__What this task involves__
Of all the entries below, retype only the lines from the one with "U2: OR (in SEL1, in" through the one with "U3 pin out: RECT -> OUT", exactly as they appear.

........

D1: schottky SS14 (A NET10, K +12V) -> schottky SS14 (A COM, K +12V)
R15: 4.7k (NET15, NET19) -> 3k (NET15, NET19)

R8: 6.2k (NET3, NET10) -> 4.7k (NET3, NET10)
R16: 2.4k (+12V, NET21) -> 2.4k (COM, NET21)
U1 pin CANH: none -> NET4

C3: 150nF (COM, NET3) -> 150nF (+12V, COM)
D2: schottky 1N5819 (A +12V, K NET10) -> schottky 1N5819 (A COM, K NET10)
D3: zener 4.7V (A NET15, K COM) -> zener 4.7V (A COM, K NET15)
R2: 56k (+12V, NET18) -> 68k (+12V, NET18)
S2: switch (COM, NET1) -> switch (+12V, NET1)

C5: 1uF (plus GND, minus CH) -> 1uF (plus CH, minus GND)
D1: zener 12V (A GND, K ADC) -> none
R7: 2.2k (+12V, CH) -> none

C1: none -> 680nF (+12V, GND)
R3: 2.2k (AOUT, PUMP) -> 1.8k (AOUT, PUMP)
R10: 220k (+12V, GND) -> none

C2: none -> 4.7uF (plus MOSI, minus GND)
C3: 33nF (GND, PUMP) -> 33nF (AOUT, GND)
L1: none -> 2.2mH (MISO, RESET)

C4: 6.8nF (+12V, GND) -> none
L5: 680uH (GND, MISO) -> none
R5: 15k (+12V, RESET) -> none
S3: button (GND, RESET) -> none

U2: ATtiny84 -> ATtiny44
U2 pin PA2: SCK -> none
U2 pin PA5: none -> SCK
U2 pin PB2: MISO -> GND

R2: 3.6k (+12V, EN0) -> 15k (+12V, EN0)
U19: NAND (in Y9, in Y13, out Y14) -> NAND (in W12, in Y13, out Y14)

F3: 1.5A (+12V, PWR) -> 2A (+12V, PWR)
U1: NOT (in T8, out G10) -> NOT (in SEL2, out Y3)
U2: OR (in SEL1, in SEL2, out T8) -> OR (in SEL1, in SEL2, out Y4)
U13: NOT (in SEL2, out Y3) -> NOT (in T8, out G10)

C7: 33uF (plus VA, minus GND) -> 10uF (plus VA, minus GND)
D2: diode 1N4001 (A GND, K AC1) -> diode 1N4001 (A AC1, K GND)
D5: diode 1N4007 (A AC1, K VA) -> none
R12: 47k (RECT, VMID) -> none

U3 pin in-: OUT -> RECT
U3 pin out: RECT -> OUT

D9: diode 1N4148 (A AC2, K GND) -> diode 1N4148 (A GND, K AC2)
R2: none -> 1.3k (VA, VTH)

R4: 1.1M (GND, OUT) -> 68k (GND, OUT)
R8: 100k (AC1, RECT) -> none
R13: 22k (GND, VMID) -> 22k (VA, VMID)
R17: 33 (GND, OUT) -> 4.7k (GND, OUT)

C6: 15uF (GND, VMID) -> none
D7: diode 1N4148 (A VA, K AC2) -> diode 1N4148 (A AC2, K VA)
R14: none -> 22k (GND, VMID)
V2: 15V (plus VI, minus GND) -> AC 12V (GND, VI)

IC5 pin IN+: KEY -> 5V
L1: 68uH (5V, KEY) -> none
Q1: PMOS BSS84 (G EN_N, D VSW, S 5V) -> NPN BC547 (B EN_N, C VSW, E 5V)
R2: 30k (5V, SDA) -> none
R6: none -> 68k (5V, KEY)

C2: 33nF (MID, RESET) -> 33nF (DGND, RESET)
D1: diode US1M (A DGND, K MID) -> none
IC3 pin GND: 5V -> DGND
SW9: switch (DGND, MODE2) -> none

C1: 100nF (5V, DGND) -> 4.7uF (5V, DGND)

........

__Result__
U2: OR (in SEL1, in SEL2, out T8) -> OR (in SEL1, in SEL2, out Y4)
U13: NOT (in SEL2, out Y3) -> NOT (in T8, out G10)

C7: 33uF (plus VA, minus GND) -> 10uF (plus VA, minus GND)
D2: diode 1N4001 (A GND, K AC1) -> diode 1N4001 (A AC1, K GND)
D5: diode 1N4007 (A AC1, K VA) -> none
R12: 47k (RECT, VMID) -> none

U3 pin in-: OUT -> RECT
U3 pin out: RECT -> OUT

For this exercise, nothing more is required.